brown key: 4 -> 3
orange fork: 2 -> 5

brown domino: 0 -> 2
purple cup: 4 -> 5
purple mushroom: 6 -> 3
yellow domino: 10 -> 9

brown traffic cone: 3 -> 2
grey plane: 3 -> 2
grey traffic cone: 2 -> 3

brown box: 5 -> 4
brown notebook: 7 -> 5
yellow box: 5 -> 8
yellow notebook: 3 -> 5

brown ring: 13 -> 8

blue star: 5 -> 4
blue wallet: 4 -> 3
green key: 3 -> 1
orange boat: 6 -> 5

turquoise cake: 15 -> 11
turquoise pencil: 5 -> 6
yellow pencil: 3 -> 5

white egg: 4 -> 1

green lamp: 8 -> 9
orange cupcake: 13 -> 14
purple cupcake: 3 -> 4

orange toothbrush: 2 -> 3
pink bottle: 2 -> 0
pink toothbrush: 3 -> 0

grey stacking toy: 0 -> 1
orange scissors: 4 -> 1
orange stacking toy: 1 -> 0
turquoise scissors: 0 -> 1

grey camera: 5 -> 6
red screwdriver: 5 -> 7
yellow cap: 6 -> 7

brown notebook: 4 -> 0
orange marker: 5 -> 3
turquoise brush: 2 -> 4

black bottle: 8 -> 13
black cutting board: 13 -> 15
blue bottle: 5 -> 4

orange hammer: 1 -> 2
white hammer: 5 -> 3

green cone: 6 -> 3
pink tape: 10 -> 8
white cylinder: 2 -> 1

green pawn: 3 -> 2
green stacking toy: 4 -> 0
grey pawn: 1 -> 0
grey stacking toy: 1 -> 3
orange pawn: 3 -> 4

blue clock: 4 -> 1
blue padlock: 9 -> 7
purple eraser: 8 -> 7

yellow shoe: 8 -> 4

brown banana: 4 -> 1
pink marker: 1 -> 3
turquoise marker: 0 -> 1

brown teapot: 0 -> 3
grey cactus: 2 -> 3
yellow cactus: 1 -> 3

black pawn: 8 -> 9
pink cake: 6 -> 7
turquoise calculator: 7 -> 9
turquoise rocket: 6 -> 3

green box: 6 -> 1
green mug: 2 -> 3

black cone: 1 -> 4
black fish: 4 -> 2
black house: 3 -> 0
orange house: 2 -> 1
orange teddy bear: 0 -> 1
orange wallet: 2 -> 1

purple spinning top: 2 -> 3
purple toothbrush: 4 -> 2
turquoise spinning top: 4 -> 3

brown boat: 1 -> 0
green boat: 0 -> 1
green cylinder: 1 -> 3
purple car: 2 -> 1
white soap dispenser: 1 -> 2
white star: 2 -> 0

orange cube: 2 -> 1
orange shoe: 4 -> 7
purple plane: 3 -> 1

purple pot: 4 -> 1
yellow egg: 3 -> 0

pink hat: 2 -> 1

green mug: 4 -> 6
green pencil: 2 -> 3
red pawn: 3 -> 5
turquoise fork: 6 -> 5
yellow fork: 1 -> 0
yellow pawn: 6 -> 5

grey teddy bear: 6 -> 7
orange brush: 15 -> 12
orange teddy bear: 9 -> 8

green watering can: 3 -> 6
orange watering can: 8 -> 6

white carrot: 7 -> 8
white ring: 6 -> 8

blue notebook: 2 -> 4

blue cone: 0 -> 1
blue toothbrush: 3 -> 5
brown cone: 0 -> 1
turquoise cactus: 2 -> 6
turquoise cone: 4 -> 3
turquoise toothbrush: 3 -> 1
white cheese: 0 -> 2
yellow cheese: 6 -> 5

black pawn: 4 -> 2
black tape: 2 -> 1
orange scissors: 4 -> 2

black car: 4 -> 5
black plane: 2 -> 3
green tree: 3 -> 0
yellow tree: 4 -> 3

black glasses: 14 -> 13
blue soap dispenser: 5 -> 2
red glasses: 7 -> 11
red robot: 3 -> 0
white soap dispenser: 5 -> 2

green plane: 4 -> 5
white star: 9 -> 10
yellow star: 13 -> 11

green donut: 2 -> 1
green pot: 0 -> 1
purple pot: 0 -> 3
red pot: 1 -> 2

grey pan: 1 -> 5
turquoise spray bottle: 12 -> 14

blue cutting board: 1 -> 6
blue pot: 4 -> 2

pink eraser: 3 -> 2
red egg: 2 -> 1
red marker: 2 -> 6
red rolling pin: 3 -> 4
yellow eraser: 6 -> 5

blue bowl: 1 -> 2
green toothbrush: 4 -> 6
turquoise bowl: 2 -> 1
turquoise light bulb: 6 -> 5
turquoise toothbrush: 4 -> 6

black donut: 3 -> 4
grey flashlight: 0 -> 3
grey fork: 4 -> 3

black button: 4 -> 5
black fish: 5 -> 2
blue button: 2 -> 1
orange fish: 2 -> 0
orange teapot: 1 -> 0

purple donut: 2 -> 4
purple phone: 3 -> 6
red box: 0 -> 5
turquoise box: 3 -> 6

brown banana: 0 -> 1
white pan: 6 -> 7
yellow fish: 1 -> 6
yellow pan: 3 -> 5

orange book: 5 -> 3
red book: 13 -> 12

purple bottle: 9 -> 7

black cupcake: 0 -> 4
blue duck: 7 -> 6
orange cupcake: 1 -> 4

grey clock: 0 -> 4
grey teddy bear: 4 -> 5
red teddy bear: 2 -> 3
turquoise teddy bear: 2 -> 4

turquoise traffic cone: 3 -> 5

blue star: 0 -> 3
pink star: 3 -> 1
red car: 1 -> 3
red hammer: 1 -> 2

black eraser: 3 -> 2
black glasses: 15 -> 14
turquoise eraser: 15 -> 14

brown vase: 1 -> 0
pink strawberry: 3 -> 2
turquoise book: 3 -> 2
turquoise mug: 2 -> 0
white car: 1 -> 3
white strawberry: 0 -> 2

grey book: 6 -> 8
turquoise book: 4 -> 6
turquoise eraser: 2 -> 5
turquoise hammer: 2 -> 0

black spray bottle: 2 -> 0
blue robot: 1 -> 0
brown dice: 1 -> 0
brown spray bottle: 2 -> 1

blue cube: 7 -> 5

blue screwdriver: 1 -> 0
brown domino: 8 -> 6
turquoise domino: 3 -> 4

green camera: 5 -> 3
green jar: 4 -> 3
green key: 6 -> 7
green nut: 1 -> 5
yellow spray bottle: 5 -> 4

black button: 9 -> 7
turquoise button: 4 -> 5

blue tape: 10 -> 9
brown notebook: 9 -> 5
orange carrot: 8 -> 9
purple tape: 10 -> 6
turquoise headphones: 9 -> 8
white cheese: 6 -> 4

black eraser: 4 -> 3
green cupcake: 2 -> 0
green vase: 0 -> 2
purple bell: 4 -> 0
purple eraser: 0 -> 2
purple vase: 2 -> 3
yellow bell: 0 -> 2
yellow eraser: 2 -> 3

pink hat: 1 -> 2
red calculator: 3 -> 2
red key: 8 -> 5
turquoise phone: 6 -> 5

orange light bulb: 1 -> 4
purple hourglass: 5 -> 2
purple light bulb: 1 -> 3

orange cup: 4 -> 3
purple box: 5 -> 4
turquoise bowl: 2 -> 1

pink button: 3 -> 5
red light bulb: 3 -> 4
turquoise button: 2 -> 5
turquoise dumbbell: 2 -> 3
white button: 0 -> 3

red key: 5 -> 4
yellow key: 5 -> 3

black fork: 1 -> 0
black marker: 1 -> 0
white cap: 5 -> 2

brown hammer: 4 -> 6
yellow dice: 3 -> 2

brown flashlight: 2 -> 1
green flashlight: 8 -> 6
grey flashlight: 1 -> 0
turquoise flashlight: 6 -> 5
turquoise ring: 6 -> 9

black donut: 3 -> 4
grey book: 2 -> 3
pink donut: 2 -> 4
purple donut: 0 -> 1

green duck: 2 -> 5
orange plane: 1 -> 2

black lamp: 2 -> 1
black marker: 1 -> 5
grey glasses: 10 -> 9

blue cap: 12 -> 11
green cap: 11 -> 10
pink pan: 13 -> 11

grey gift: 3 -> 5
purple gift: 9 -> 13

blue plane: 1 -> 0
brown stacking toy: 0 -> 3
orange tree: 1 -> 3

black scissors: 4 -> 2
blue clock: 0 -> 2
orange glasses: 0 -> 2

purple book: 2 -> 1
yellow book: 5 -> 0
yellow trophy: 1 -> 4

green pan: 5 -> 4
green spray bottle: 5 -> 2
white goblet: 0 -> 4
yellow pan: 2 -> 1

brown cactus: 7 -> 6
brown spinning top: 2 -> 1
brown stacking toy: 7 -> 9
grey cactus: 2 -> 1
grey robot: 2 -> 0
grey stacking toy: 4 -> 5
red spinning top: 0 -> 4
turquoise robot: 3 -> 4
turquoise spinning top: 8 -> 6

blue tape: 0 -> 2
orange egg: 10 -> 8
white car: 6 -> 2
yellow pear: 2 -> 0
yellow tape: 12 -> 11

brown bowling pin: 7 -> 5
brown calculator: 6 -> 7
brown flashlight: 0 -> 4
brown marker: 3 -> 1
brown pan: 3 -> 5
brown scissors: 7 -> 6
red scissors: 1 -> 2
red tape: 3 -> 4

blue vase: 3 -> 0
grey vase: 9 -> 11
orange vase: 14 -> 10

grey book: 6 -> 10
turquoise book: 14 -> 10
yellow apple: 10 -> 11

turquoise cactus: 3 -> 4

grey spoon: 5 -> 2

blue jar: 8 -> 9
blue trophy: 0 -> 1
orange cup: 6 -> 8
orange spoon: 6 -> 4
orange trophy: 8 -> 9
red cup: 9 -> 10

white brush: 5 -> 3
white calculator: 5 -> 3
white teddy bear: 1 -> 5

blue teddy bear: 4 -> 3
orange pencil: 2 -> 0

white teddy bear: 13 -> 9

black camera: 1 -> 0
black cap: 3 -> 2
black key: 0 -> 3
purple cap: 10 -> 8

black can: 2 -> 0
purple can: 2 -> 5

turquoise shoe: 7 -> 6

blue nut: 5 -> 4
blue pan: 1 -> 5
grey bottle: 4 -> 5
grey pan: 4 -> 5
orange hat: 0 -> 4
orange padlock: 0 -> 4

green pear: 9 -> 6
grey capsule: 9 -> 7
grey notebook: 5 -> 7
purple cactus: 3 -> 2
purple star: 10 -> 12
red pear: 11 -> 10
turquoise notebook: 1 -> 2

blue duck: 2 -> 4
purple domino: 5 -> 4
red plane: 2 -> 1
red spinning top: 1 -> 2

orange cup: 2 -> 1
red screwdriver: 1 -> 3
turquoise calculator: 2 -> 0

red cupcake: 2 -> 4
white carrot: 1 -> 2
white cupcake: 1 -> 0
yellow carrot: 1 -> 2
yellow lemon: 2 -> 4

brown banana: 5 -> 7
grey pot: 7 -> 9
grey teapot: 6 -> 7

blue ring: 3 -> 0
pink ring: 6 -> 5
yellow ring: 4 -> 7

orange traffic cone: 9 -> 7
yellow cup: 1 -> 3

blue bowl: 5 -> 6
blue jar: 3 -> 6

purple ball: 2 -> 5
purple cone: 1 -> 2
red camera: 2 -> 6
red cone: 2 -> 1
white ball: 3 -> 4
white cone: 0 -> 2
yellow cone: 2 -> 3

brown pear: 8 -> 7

§

WHAT THE EXERCISE ASKS: Using the data above, repeat exactly the lines that begin at the line with "yellow notebook: 3 -> 5" and end at the line with "orange cupcake: 13 -> 14", both ends included.

TASK RESULT:
yellow notebook: 3 -> 5

brown ring: 13 -> 8

blue star: 5 -> 4
blue wallet: 4 -> 3
green key: 3 -> 1
orange boat: 6 -> 5

turquoise cake: 15 -> 11
turquoise pencil: 5 -> 6
yellow pencil: 3 -> 5

white egg: 4 -> 1

green lamp: 8 -> 9
orange cupcake: 13 -> 14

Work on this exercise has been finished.